··· INFORMATION ···

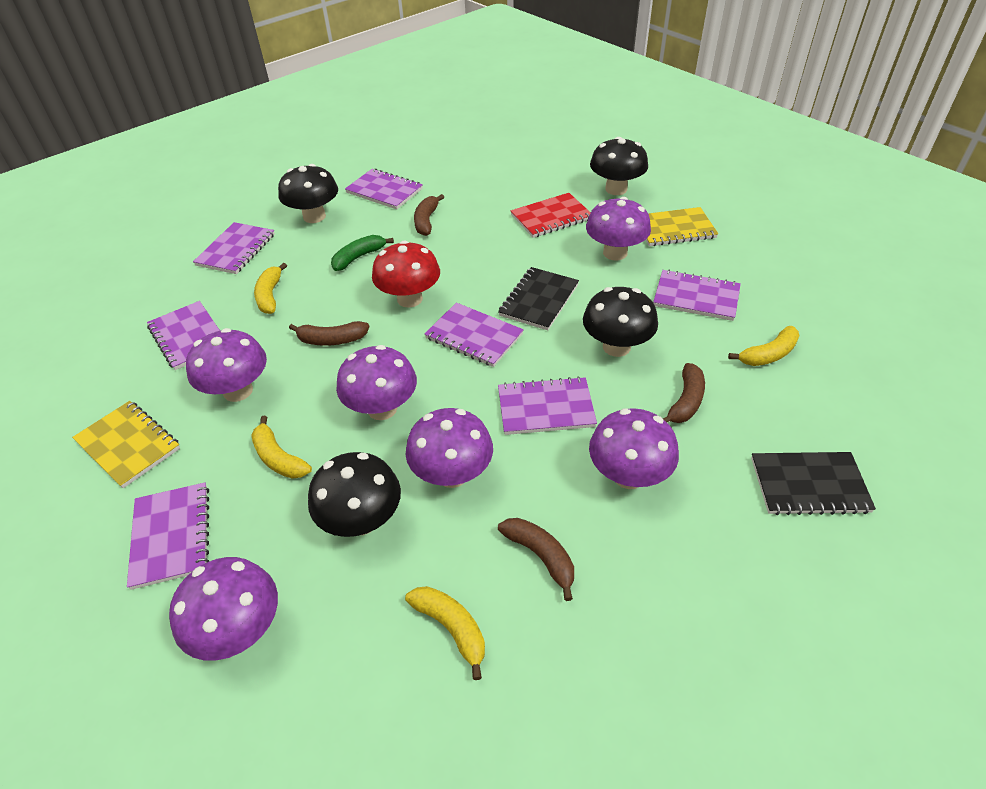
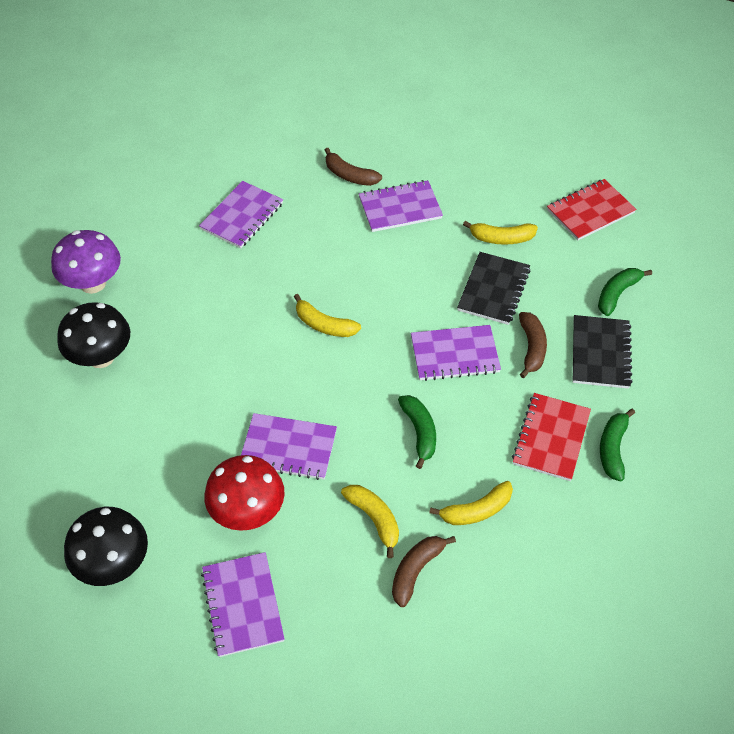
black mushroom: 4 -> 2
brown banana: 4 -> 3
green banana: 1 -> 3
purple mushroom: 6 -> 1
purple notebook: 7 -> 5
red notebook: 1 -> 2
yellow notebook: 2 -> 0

···
··· INFORMATION ···

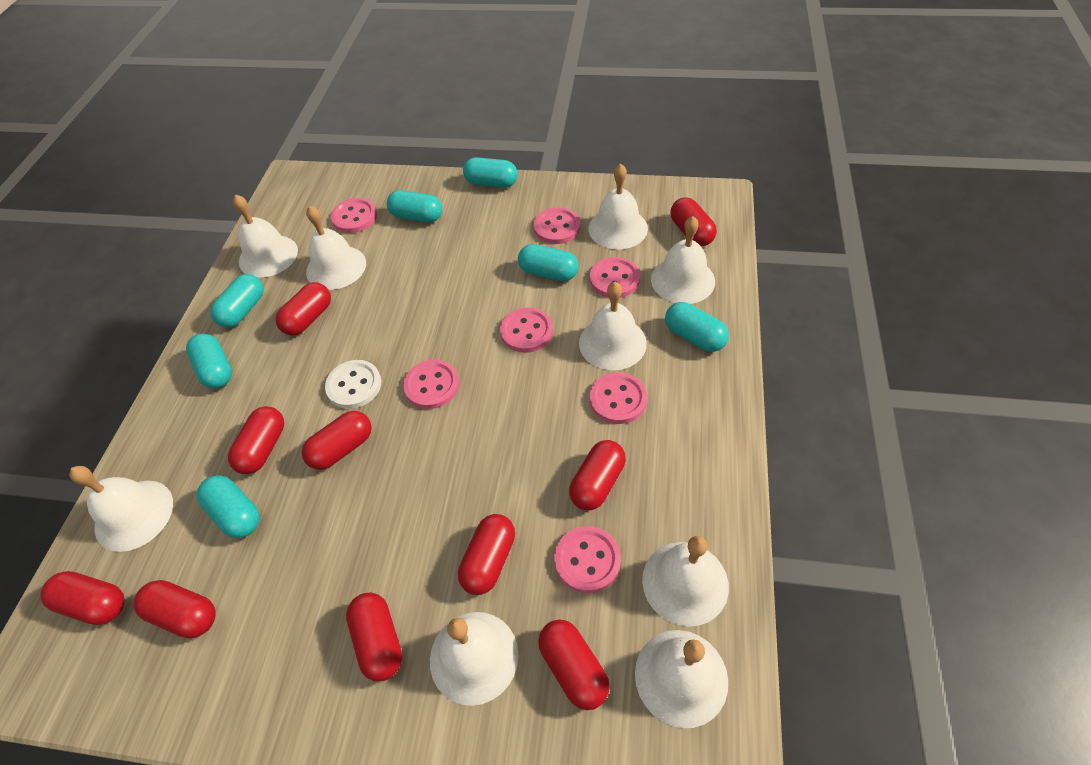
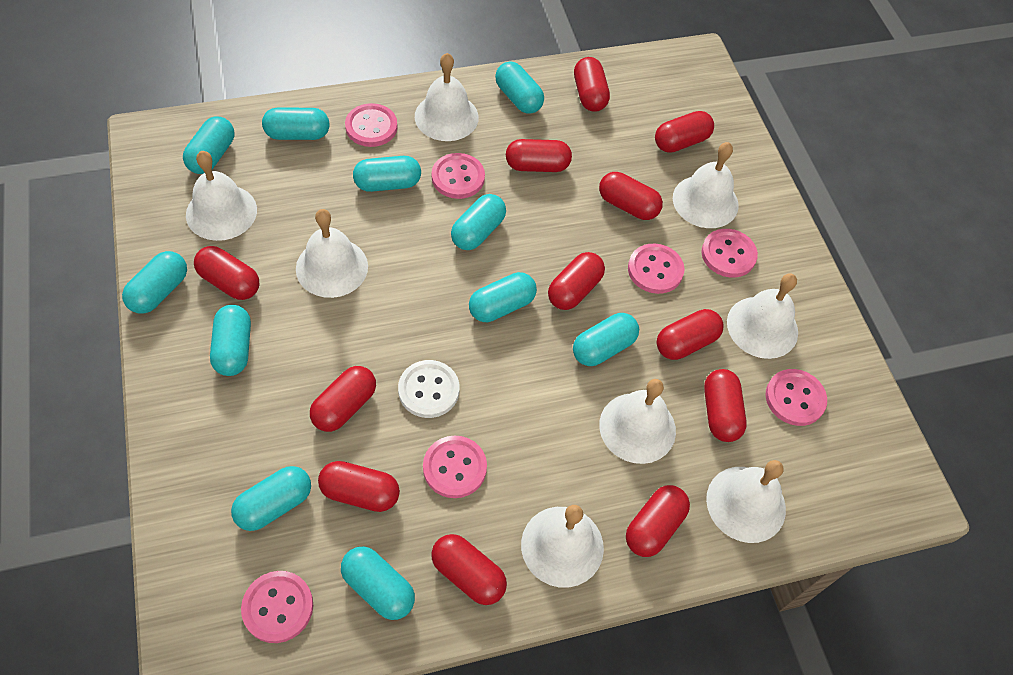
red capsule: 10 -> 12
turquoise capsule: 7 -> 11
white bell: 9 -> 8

···
··· INFORMATION ···

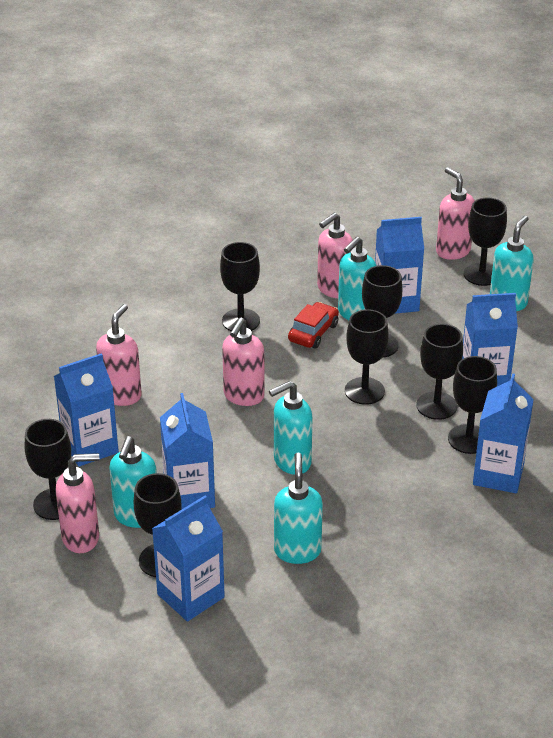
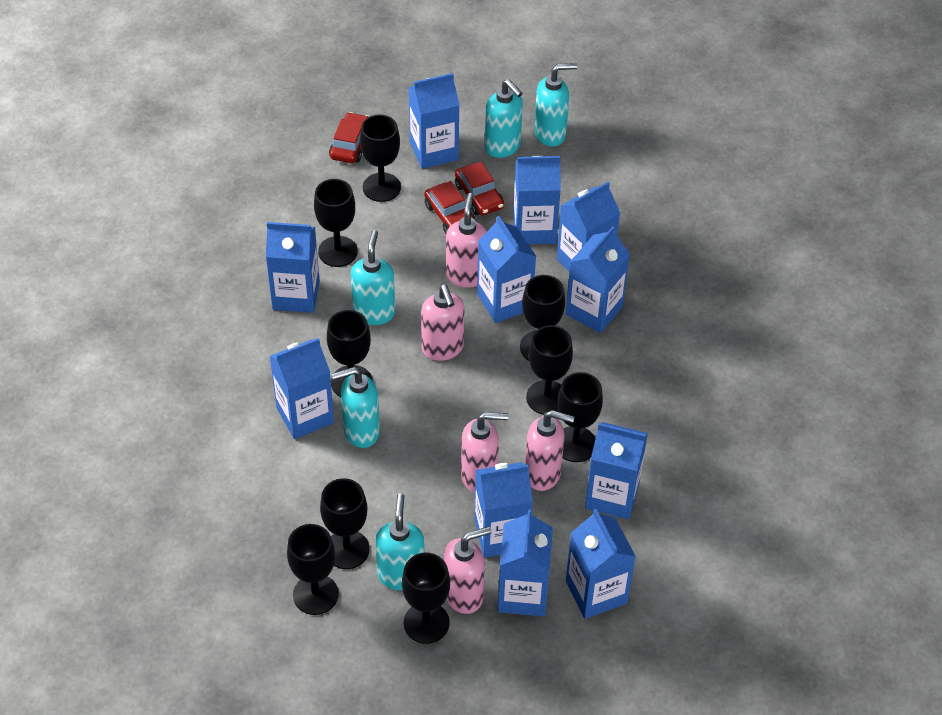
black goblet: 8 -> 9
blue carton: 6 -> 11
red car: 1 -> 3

···

- WHAT TO WORK ON -
Identify all lines in the records above with the word "capsule".

- REPLY -
red capsule: 10 -> 12
turquoise capsule: 7 -> 11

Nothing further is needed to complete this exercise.